Every entry that follows should be repeated exactly; drop the images.

(Data extracted from a collection)

◇ ◇ ◇ ◇

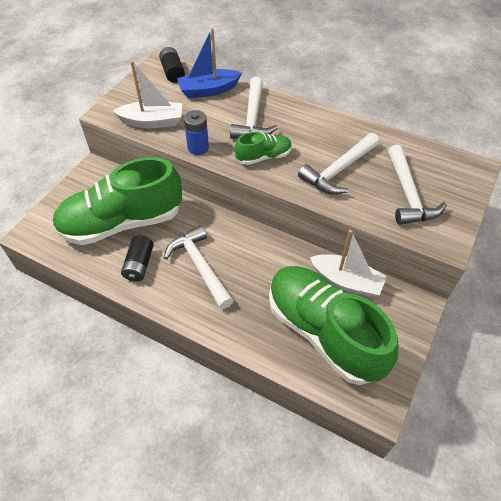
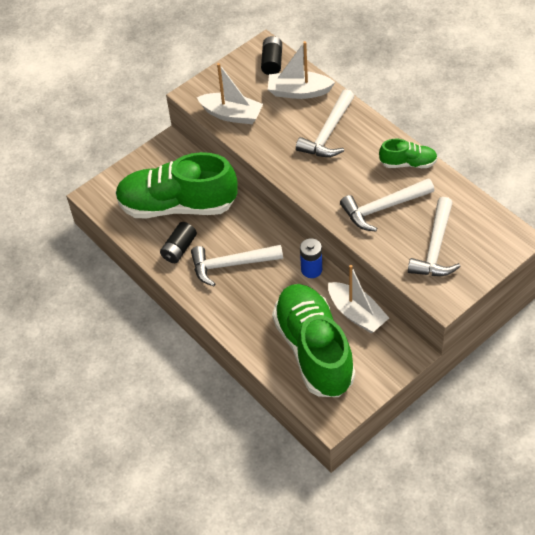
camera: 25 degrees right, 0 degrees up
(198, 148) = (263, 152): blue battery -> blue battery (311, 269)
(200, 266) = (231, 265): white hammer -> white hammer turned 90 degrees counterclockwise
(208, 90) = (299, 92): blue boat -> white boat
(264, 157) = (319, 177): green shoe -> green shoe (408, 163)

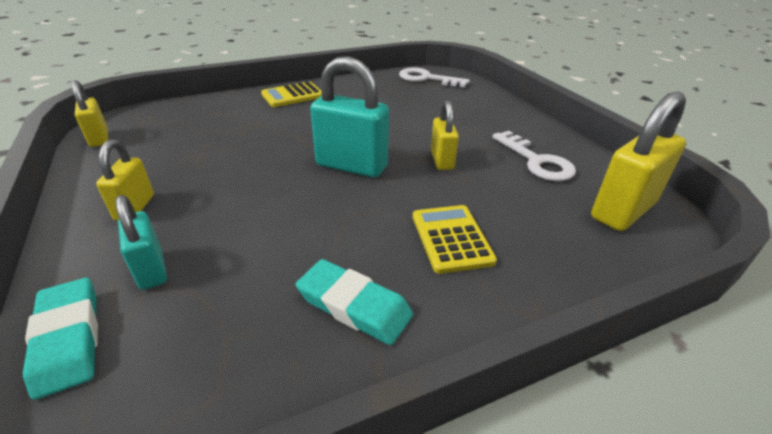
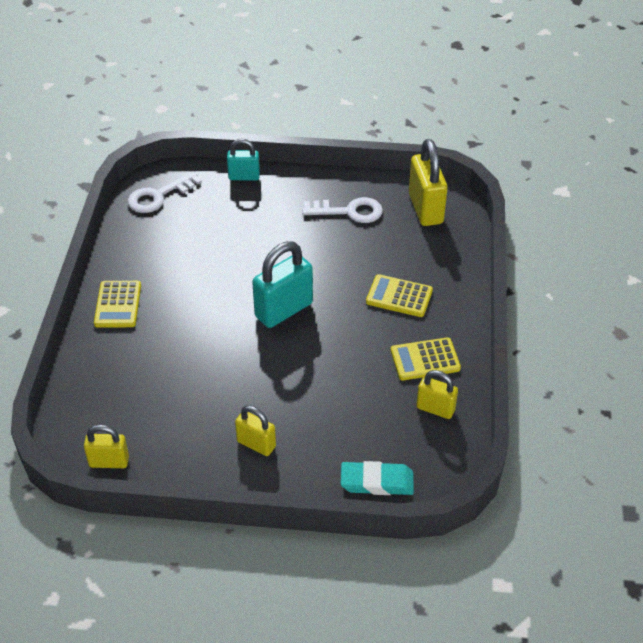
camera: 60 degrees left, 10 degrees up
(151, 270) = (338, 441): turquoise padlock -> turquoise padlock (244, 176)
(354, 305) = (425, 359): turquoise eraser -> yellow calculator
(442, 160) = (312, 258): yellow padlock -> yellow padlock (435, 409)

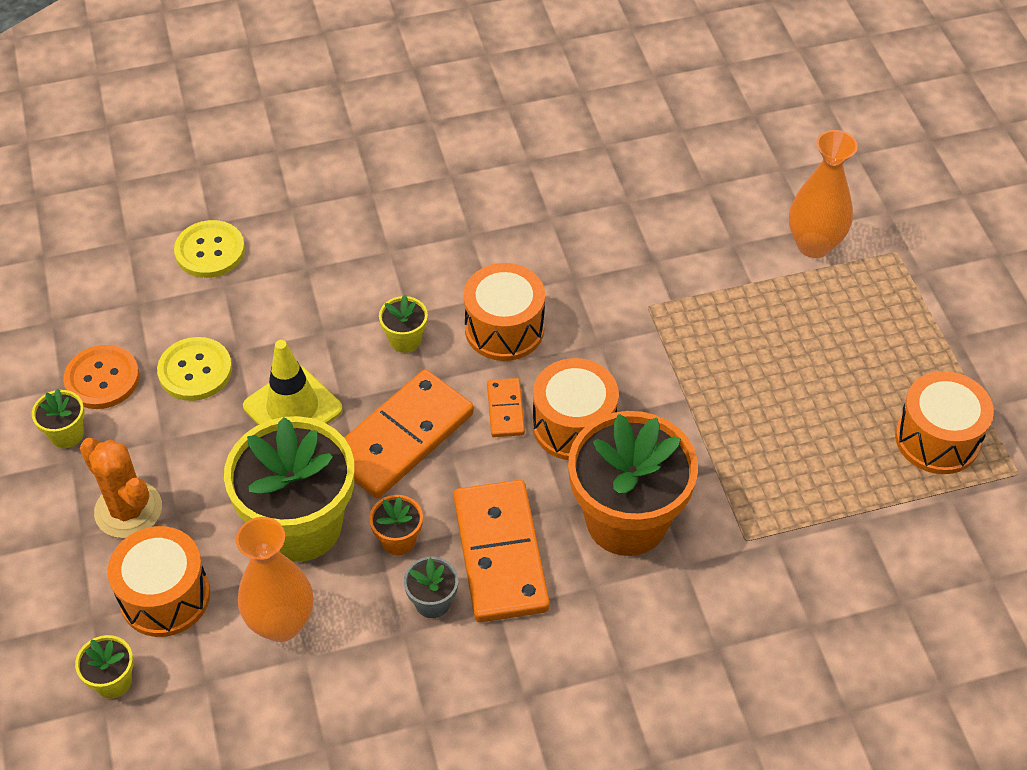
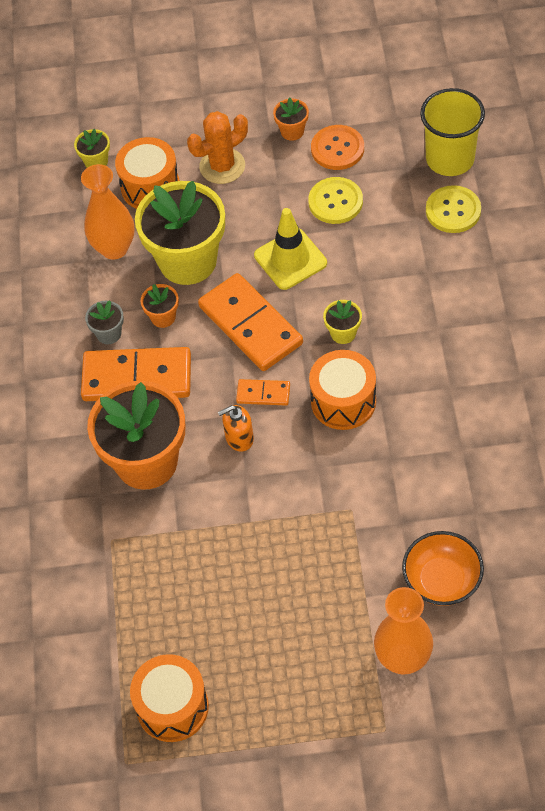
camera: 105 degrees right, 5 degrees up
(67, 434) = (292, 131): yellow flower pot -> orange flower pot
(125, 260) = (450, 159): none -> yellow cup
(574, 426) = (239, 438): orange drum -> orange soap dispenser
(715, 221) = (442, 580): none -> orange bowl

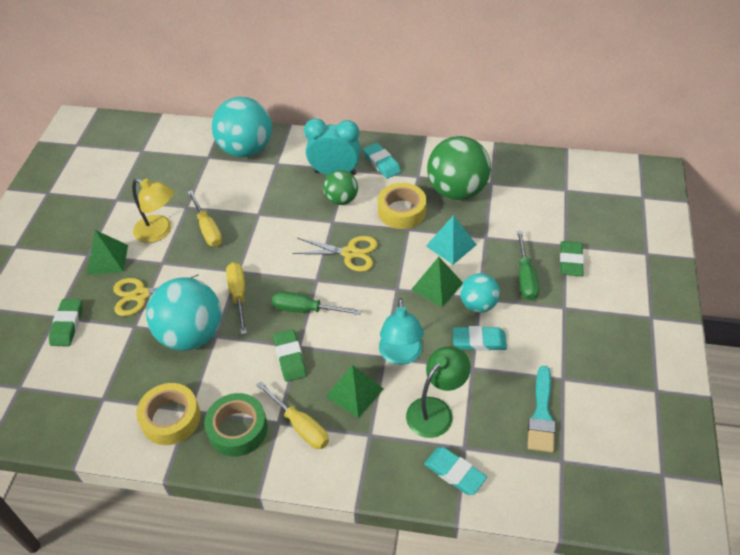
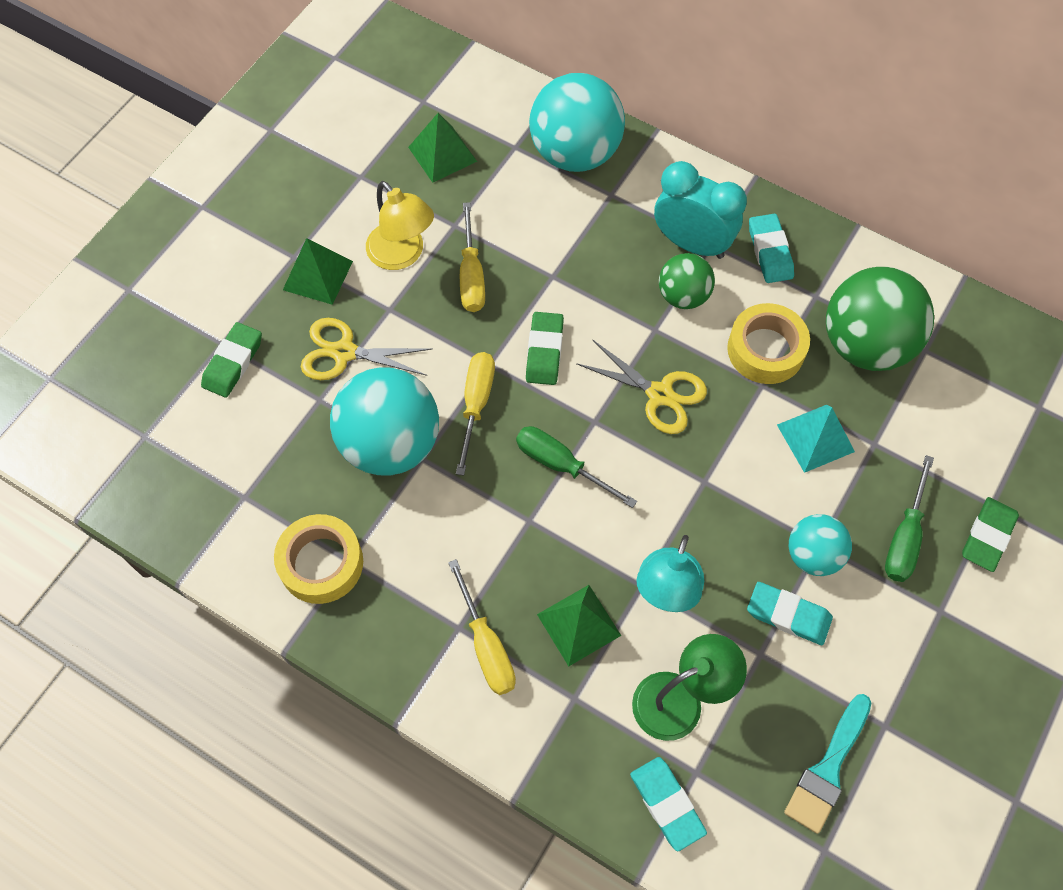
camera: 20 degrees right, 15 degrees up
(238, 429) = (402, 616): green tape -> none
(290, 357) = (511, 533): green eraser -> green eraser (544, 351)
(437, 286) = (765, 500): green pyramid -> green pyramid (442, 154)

◇ ◇ ◇ ◇

### TASK OUTPUT
camera: 25 degrees right, 0 degrees up
(198, 148) = (263, 152): blue battery -> blue battery (311, 269)
(200, 266) = (231, 265): white hammer -> white hammer turned 90 degrees counterclockwise
(208, 90) = (299, 92): blue boat -> white boat
(264, 157) = (319, 177): green shoe -> green shoe (408, 163)

camera: 60 degrees left, 10 degrees up
(151, 270) = (338, 441): turquoise padlock -> turquoise padlock (244, 176)
(354, 305) = (425, 359): turquoise eraser -> yellow calculator
(442, 160) = (312, 258): yellow padlock -> yellow padlock (435, 409)

camera: 105 degrees right, 5 degrees up
(67, 434) = (292, 131): yellow flower pot -> orange flower pot
(125, 260) = (450, 159): none -> yellow cup
(574, 426) = (239, 438): orange drum -> orange soap dispenser
(715, 221) = (442, 580): none -> orange bowl

camera: 20 degrees right, 15 degrees up
(238, 429) = (402, 616): green tape -> none
(290, 357) = (511, 533): green eraser -> green eraser (544, 351)
(437, 286) = (765, 500): green pyramid -> green pyramid (442, 154)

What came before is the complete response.